• _About this exercise_:
Without the images, write out all of the following entries exactly.

(Source data)
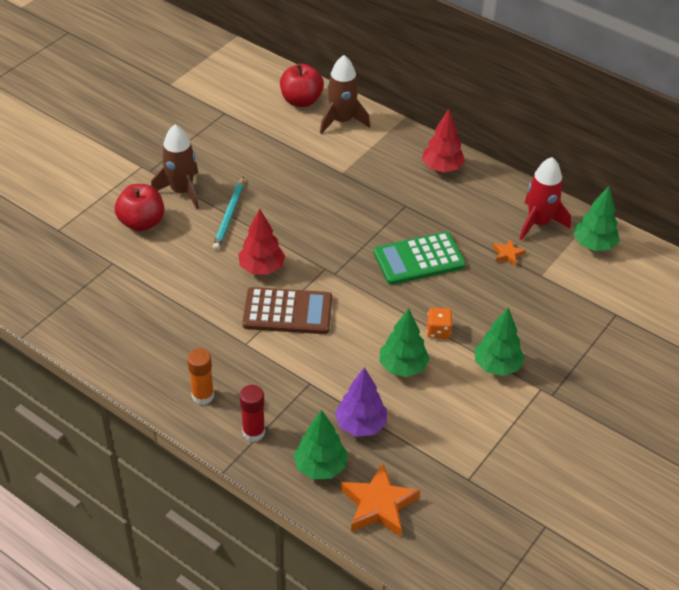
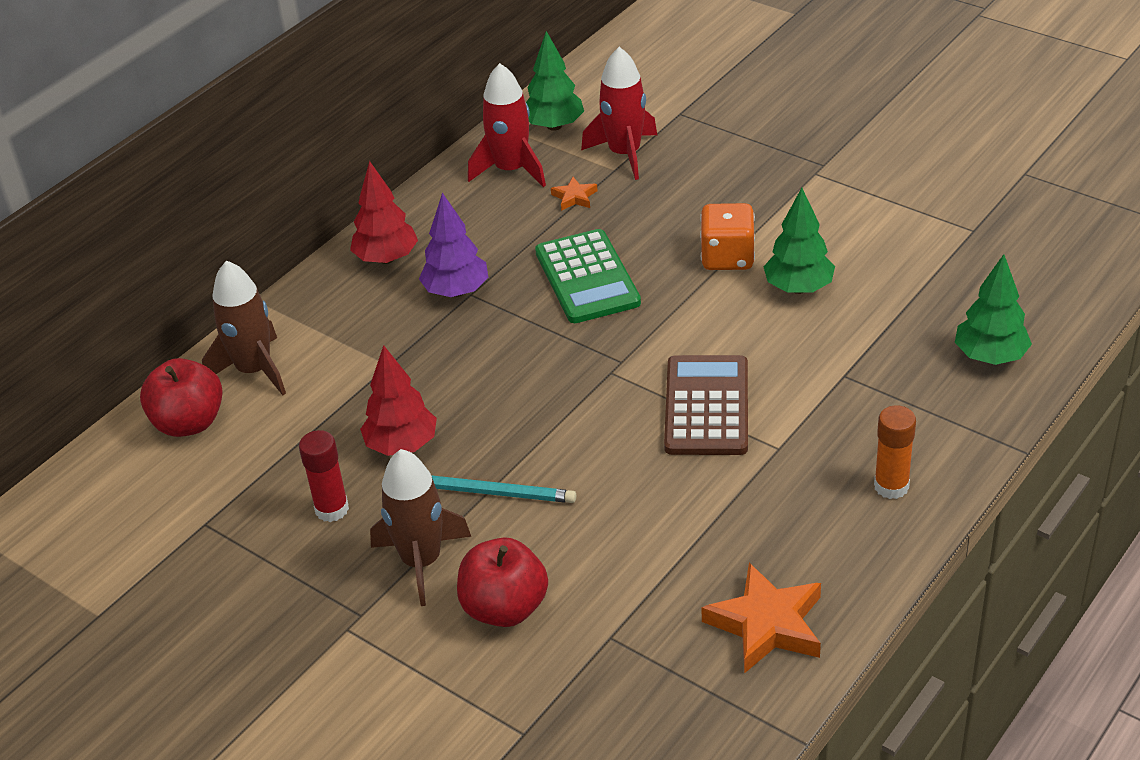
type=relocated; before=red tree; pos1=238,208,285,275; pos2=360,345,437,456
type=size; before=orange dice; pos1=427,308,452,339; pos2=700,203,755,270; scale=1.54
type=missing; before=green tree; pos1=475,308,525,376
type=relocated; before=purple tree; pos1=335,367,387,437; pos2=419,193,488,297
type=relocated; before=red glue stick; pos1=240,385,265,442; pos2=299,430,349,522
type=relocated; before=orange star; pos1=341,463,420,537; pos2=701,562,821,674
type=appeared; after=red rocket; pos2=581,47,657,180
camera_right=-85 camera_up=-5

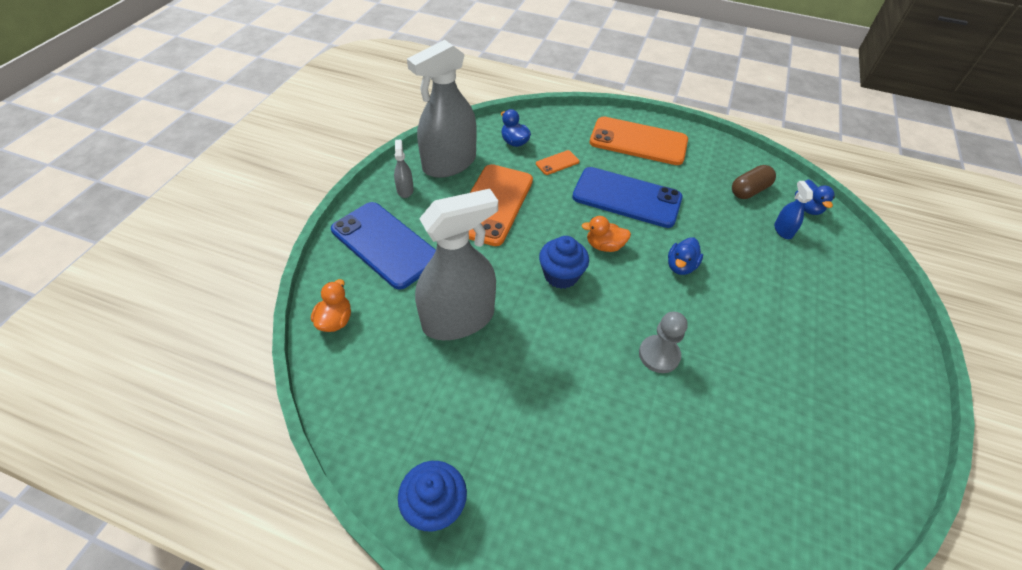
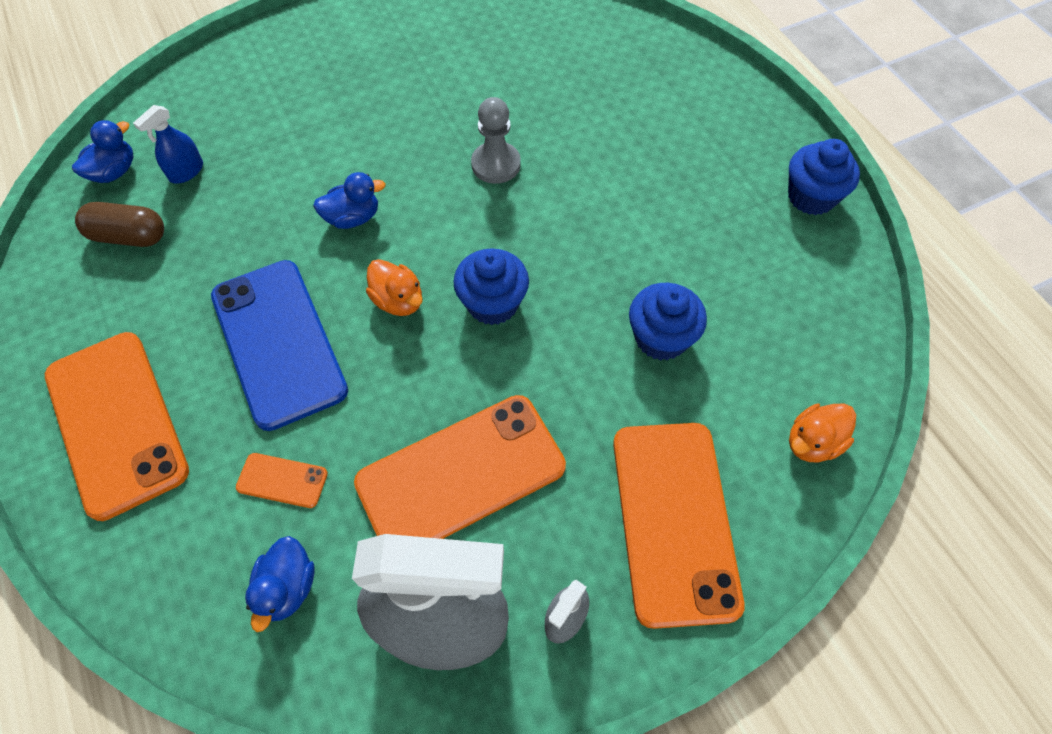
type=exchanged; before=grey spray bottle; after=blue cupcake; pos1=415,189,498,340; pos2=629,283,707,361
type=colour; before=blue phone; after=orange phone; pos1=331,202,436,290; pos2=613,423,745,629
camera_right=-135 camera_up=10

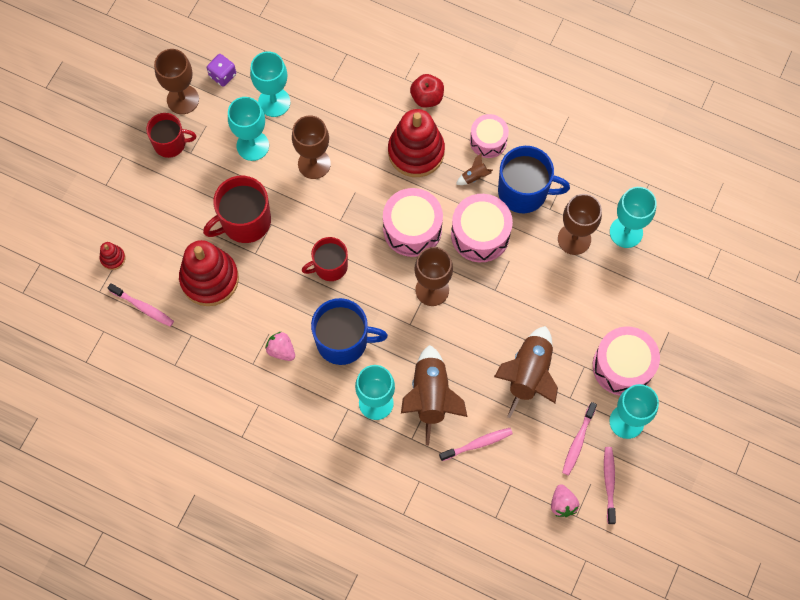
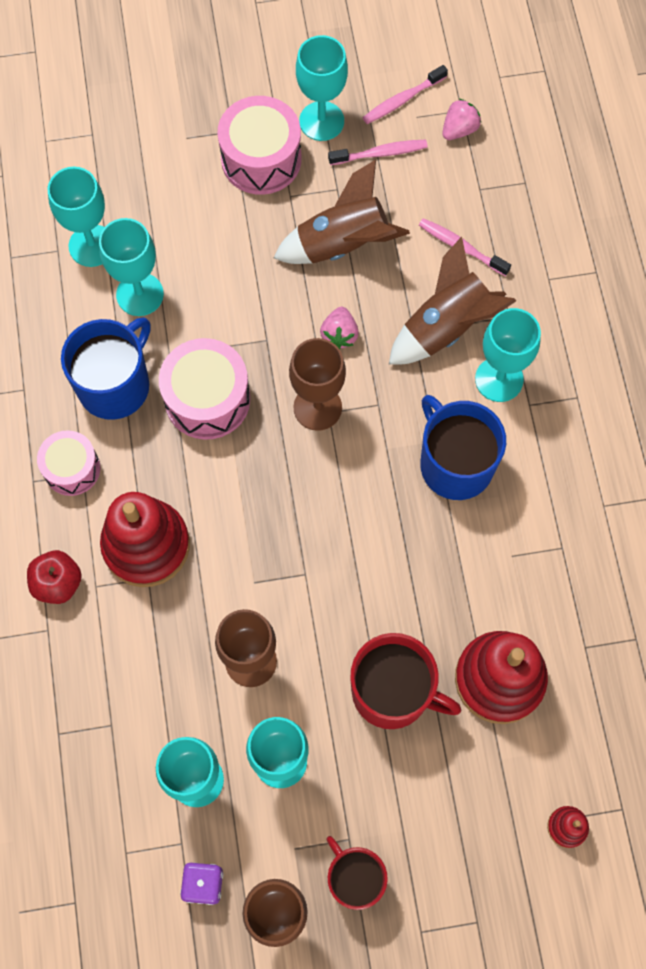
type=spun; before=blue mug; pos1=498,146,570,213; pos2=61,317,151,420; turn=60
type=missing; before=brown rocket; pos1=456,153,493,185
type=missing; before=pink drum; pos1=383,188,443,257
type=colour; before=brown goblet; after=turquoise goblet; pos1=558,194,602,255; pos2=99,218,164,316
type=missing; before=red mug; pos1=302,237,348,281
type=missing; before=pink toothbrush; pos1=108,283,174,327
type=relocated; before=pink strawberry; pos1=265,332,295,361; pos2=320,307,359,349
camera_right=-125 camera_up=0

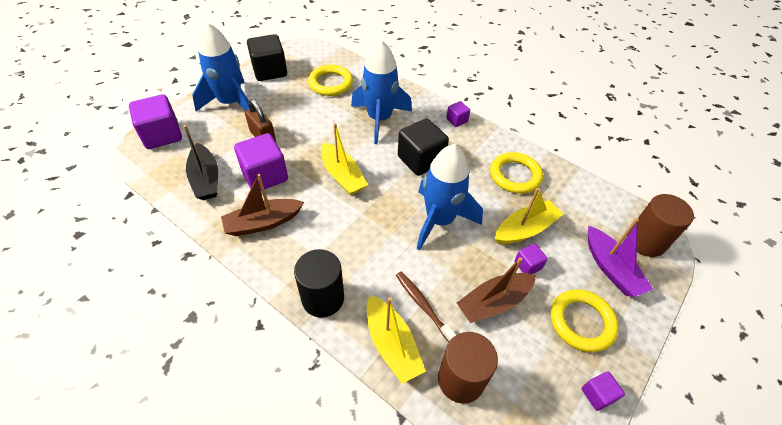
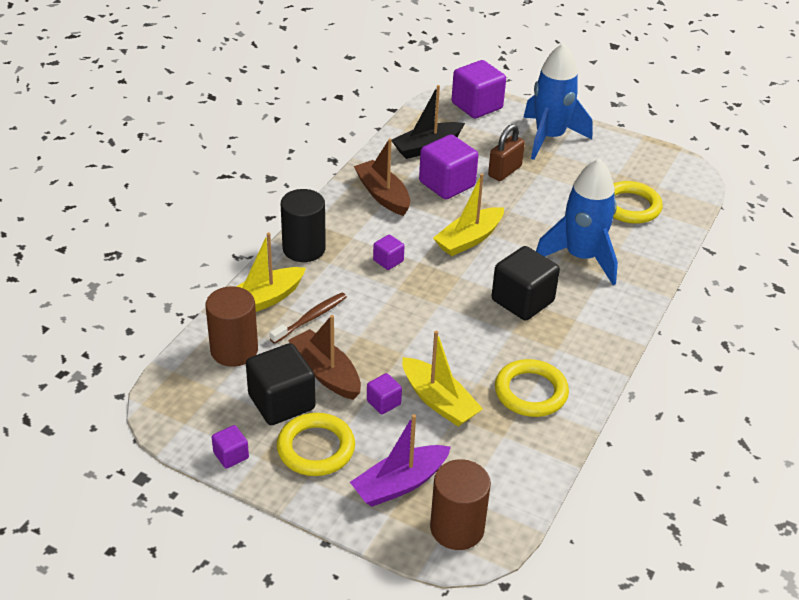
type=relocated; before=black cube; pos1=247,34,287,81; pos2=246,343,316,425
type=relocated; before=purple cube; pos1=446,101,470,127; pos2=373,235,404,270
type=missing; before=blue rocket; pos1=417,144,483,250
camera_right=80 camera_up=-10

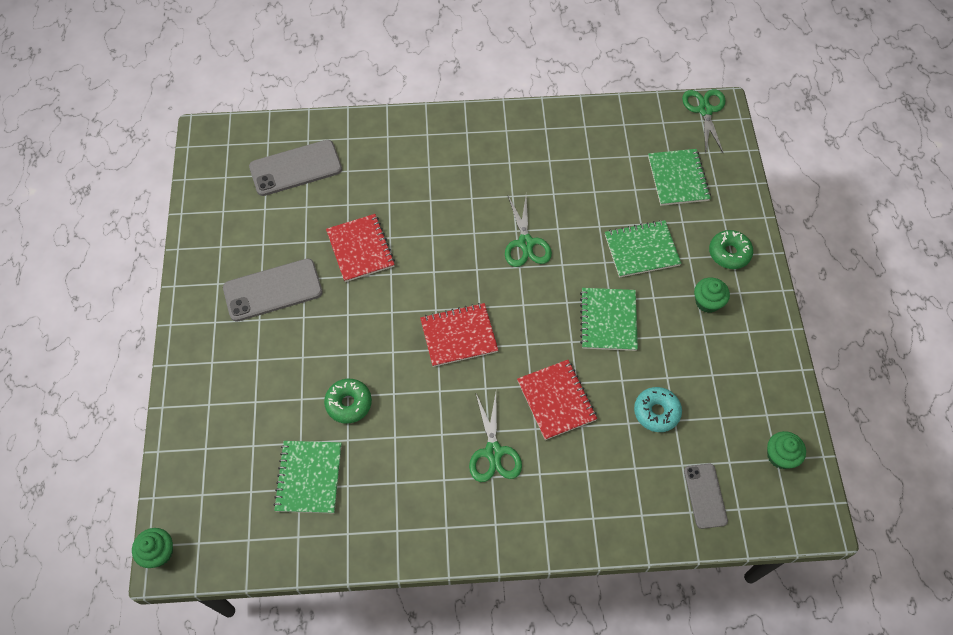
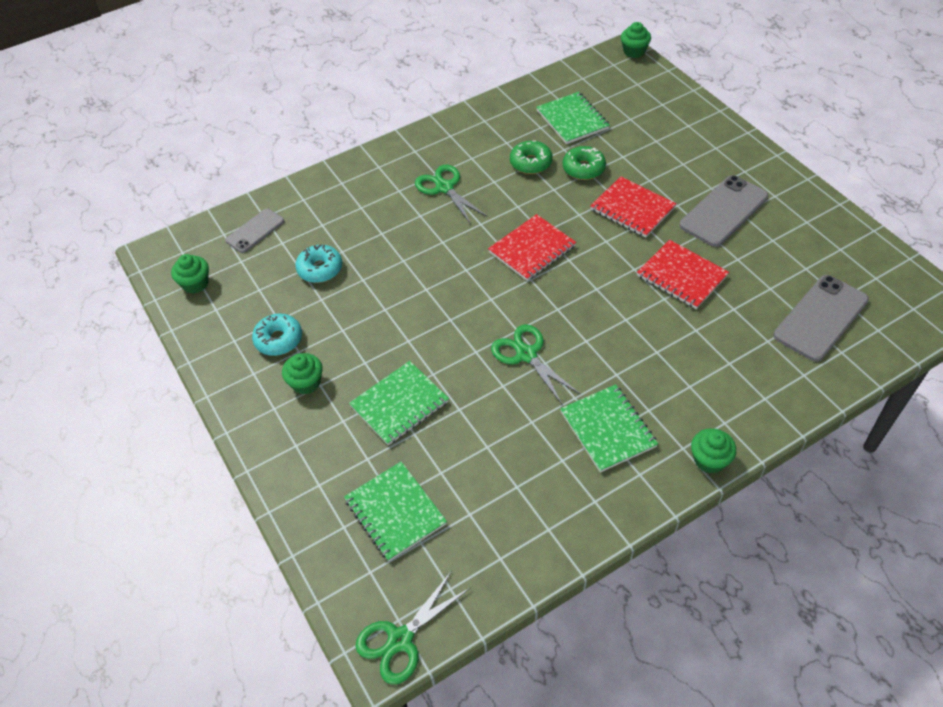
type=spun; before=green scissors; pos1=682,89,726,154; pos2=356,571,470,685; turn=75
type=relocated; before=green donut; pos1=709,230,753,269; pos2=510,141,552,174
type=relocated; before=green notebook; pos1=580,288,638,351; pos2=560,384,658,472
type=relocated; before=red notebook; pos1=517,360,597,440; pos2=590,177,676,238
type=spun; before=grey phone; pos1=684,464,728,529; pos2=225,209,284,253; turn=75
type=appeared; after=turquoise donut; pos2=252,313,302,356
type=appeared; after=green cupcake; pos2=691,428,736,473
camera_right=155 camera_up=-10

• _Solution to this exercise_:
type=relocated; before=red tree; pos1=238,208,285,275; pos2=360,345,437,456
type=size; before=orange dice; pos1=427,308,452,339; pos2=700,203,755,270; scale=1.54
type=missing; before=green tree; pos1=475,308,525,376
type=relocated; before=purple tree; pos1=335,367,387,437; pos2=419,193,488,297
type=relocated; before=red glue stick; pos1=240,385,265,442; pos2=299,430,349,522
type=relocated; before=orange star; pos1=341,463,420,537; pos2=701,562,821,674
type=appeared; after=red rocket; pos2=581,47,657,180
camera_right=-85 camera_up=-5

type=exchanged; before=grey spray bottle; after=blue cupcake; pos1=415,189,498,340; pos2=629,283,707,361
type=colour; before=blue phone; after=orange phone; pos1=331,202,436,290; pos2=613,423,745,629
camera_right=-135 camera_up=10

type=spun; before=blue mug; pos1=498,146,570,213; pos2=61,317,151,420; turn=60
type=missing; before=brown rocket; pos1=456,153,493,185
type=missing; before=pink drum; pos1=383,188,443,257
type=colour; before=brown goblet; after=turquoise goblet; pos1=558,194,602,255; pos2=99,218,164,316
type=missing; before=red mug; pos1=302,237,348,281
type=missing; before=pink toothbrush; pos1=108,283,174,327
type=relocated; before=pink strawberry; pos1=265,332,295,361; pos2=320,307,359,349
camera_right=-125 camera_up=0

type=relocated; before=black cube; pos1=247,34,287,81; pos2=246,343,316,425
type=relocated; before=purple cube; pos1=446,101,470,127; pos2=373,235,404,270
type=missing; before=blue rocket; pos1=417,144,483,250
camera_right=80 camera_up=-10

type=spun; before=green scissors; pos1=682,89,726,154; pos2=356,571,470,685; turn=75
type=relocated; before=green donut; pos1=709,230,753,269; pos2=510,141,552,174
type=relocated; before=green notebook; pos1=580,288,638,351; pos2=560,384,658,472
type=relocated; before=red notebook; pos1=517,360,597,440; pos2=590,177,676,238
type=spun; before=grey phone; pos1=684,464,728,529; pos2=225,209,284,253; turn=75
type=appeared; after=turquoise donut; pos2=252,313,302,356
type=appeared; after=green cupcake; pos2=691,428,736,473
camera_right=155 camera_up=-10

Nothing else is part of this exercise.